(Work order): The response should be an exact copy of the records, with the pictures removed.

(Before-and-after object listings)
◇ ◇ ◇

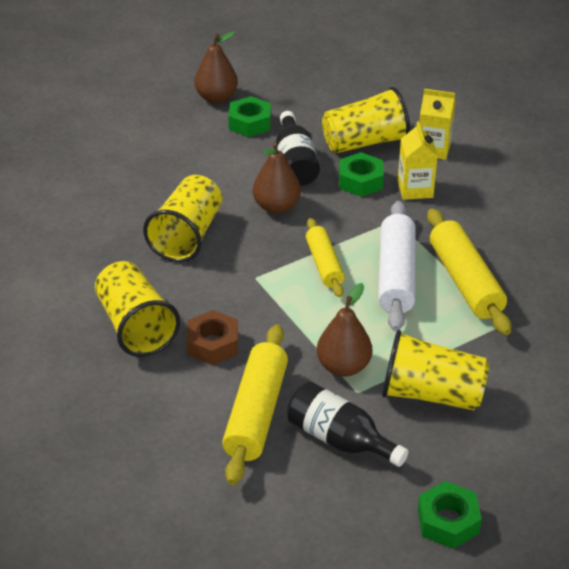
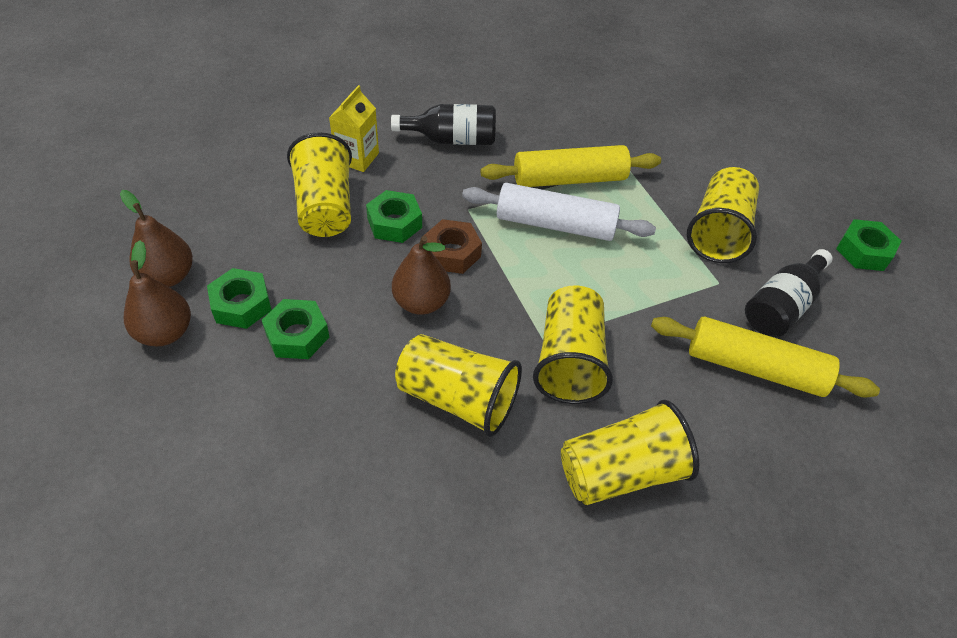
camera: 85 degrees left, 10 degrees up
(213, 344) = (652, 394): brown nut -> brown nut (452, 253)
(228, 152) = (297, 335): none -> green nut
(237, 293) = (569, 360): none -> yellow cup
(295, 163) = (343, 273): black bottle -> black bottle (452, 139)
(324, 264) = (530, 276): yellow rolling pin -> none
(343, 366) = (685, 287): brown pear -> brown pear (168, 276)
(415, 189) = (421, 184): yellow carton -> none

◇ ◇ ◇

(Output for this task):
camera: 85 degrees left, 10 degrees up
(213, 344) = (652, 394): brown nut -> brown nut (452, 253)
(228, 152) = (297, 335): none -> green nut
(237, 293) = (569, 360): none -> yellow cup
(295, 163) = (343, 273): black bottle -> black bottle (452, 139)
(324, 264) = (530, 276): yellow rolling pin -> none
(343, 366) = (685, 287): brown pear -> brown pear (168, 276)
(415, 189) = (421, 184): yellow carton -> none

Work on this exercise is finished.